What the task requires:
Nothing but the data below, returned exactly, should appear in the answer.

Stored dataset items
>>>>>
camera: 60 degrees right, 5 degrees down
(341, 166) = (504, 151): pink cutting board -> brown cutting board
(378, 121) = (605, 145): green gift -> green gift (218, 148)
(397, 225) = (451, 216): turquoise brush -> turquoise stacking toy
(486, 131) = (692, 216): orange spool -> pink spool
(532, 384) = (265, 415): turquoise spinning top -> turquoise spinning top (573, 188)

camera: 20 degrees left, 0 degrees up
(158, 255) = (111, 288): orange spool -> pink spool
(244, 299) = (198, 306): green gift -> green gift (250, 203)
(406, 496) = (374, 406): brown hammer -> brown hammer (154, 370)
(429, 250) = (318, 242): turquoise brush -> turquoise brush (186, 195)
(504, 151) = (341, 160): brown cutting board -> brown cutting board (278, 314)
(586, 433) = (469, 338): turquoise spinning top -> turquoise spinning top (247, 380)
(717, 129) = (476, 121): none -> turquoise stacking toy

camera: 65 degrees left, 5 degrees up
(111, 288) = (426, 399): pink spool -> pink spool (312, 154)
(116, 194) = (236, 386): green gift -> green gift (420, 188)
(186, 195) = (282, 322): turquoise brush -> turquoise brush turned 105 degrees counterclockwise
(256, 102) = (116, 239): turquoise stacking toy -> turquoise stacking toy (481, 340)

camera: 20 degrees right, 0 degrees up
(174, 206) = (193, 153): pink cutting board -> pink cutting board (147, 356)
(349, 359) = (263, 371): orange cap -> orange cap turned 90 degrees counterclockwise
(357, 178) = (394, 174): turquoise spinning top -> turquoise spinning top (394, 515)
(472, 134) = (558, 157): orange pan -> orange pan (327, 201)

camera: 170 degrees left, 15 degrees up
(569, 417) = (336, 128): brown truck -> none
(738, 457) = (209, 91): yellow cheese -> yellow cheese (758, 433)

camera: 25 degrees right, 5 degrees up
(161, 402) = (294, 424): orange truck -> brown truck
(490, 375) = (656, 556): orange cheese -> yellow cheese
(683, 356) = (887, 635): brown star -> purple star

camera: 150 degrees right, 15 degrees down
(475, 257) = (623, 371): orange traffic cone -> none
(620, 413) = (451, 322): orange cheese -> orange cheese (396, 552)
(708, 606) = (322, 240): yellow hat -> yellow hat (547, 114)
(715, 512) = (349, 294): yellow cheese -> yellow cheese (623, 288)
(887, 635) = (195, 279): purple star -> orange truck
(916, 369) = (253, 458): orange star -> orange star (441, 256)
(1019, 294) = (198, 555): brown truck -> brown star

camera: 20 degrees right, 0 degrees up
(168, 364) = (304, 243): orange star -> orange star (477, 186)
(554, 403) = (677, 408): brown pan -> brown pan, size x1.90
<<<<<
Output:
camera: 60 degrees right, 5 degrees down
(341, 166) = (504, 151): pink cutting board -> brown cutting board
(378, 121) = (605, 145): green gift -> green gift (218, 148)
(397, 225) = (451, 216): turquoise brush -> turquoise stacking toy
(486, 131) = (692, 216): orange spool -> pink spool
(532, 384) = (265, 415): turquoise spinning top -> turquoise spinning top (573, 188)

camera: 20 degrees left, 0 degrees up
(158, 255) = (111, 288): orange spool -> pink spool
(244, 299) = (198, 306): green gift -> green gift (250, 203)
(406, 496) = (374, 406): brown hammer -> brown hammer (154, 370)
(429, 250) = (318, 242): turquoise brush -> turquoise brush (186, 195)
(504, 151) = (341, 160): brown cutting board -> brown cutting board (278, 314)
(586, 433) = (469, 338): turquoise spinning top -> turquoise spinning top (247, 380)
(717, 129) = (476, 121): none -> turquoise stacking toy

camera: 65 degrees left, 5 degrees up
(111, 288) = (426, 399): pink spool -> pink spool (312, 154)
(116, 194) = (236, 386): green gift -> green gift (420, 188)
(186, 195) = (282, 322): turquoise brush -> turquoise brush turned 105 degrees counterclockwise
(256, 102) = (116, 239): turquoise stacking toy -> turquoise stacking toy (481, 340)

camera: 20 degrees right, 0 degrees up
(174, 206) = (193, 153): pink cutting board -> pink cutting board (147, 356)
(349, 359) = (263, 371): orange cap -> orange cap turned 90 degrees counterclockwise
(357, 178) = (394, 174): turquoise spinning top -> turquoise spinning top (394, 515)
(472, 134) = (558, 157): orange pan -> orange pan (327, 201)

camera: 170 degrees left, 15 degrees up
(569, 417) = (336, 128): brown truck -> none
(738, 457) = (209, 91): yellow cheese -> yellow cheese (758, 433)

camera: 25 degrees right, 5 degrees up
(161, 402) = (294, 424): orange truck -> brown truck
(490, 375) = (656, 556): orange cheese -> yellow cheese
(683, 356) = (887, 635): brown star -> purple star

camera: 150 degrees right, 15 degrees down
(475, 257) = (623, 371): orange traffic cone -> none
(620, 413) = (451, 322): orange cheese -> orange cheese (396, 552)
(708, 606) = (322, 240): yellow hat -> yellow hat (547, 114)
(715, 512) = (349, 294): yellow cheese -> yellow cheese (623, 288)
(887, 635) = (195, 279): purple star -> orange truck
(916, 369) = (253, 458): orange star -> orange star (441, 256)
(1019, 294) = (198, 555): brown truck -> brown star

camera: 20 degrees right, 0 degrees up
(168, 364) = (304, 243): orange star -> orange star (477, 186)
(554, 403) = (677, 408): brown pan -> brown pan, size x1.90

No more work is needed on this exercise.